## Assignment
Give again exactly, and only, the lines between the line holding "blue slope E6:G7" and the end of the listing, both boundary lines included.

++++++++++

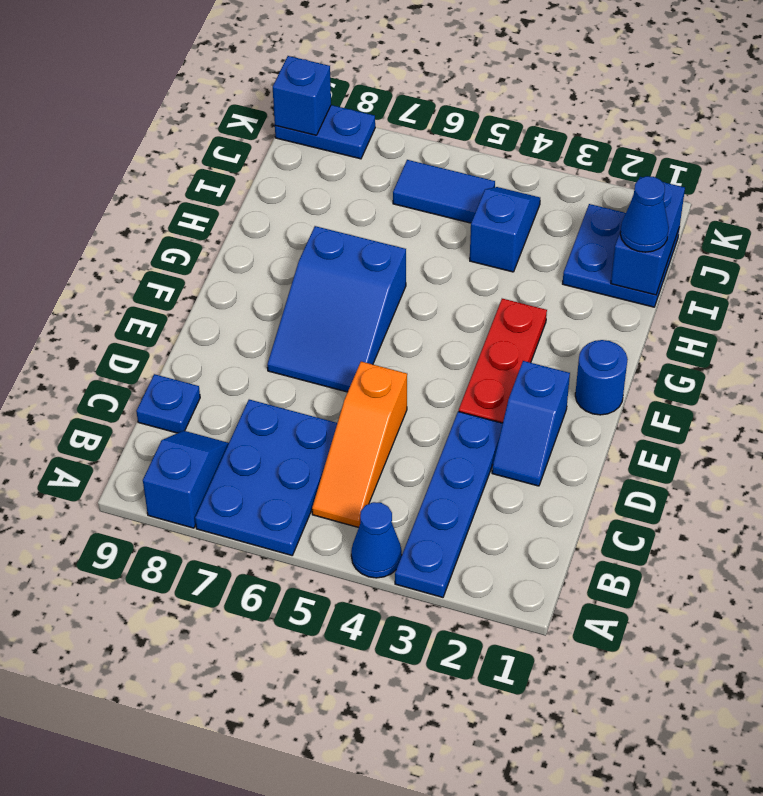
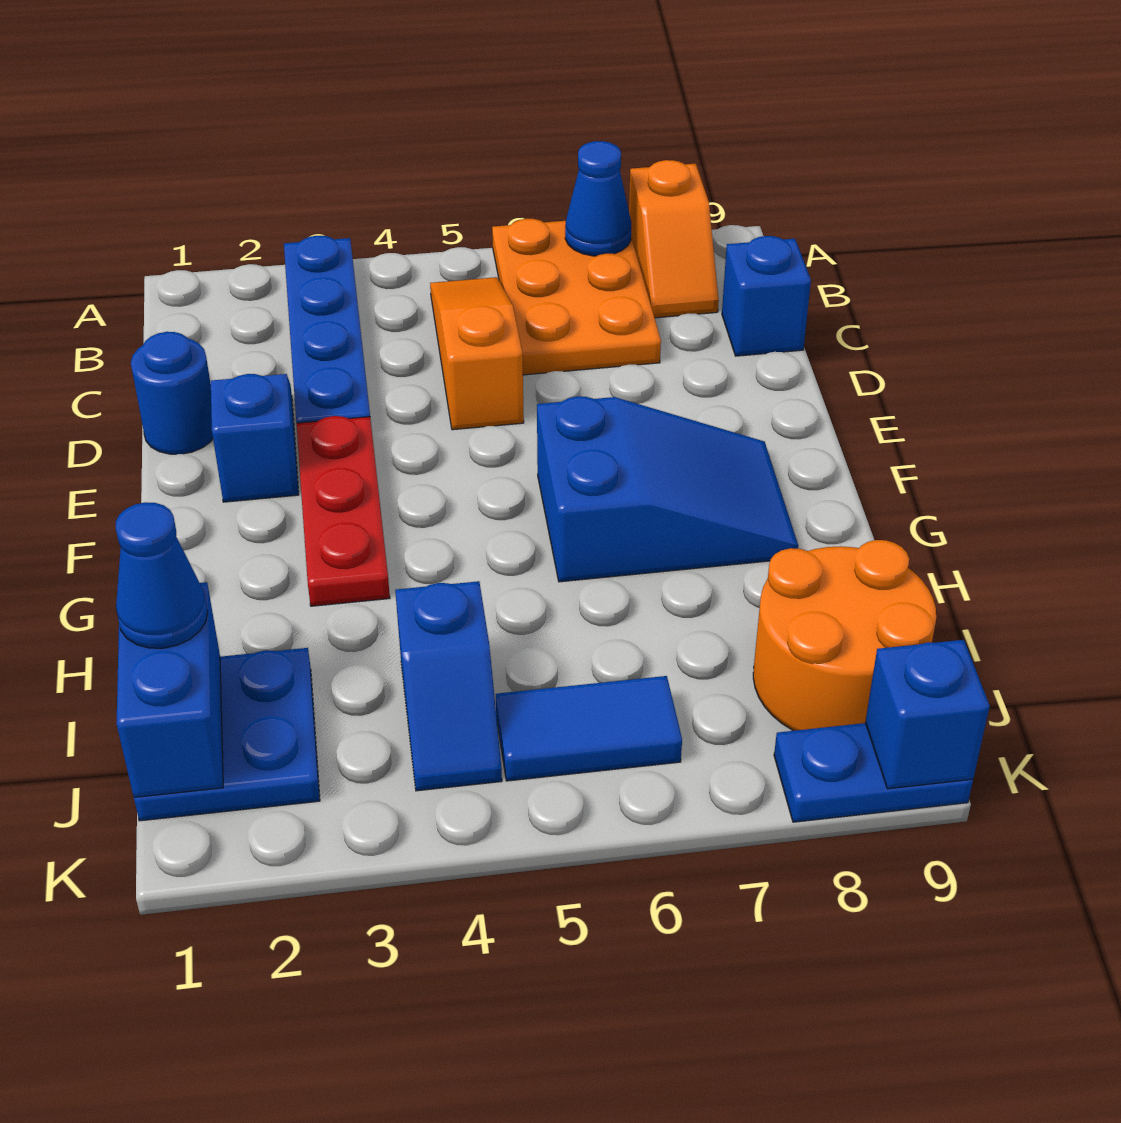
blue cone A4 level 1 -> blue cone A7 level 2
blue plate A6:C7 level 1 -> orange plate A6:C7 level 1
blue slope A8:B8 level 1 top A -> orange slope A8:B8 level 1 top A
blue plate C9 level 1 -> blue brick C9 level 1
blue slope E6:G7 level 1 top G -> blue slope F6:G8 level 1 top 6
blue round brick F1 level 1 -> blue round brick D1 level 1
none -> orange round brick I8:J9 level 1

++++++++++

## Your solution
blue slope E6:G7 level 1 top G -> blue slope F6:G8 level 1 top 6
blue round brick F1 level 1 -> blue round brick D1 level 1
none -> orange round brick I8:J9 level 1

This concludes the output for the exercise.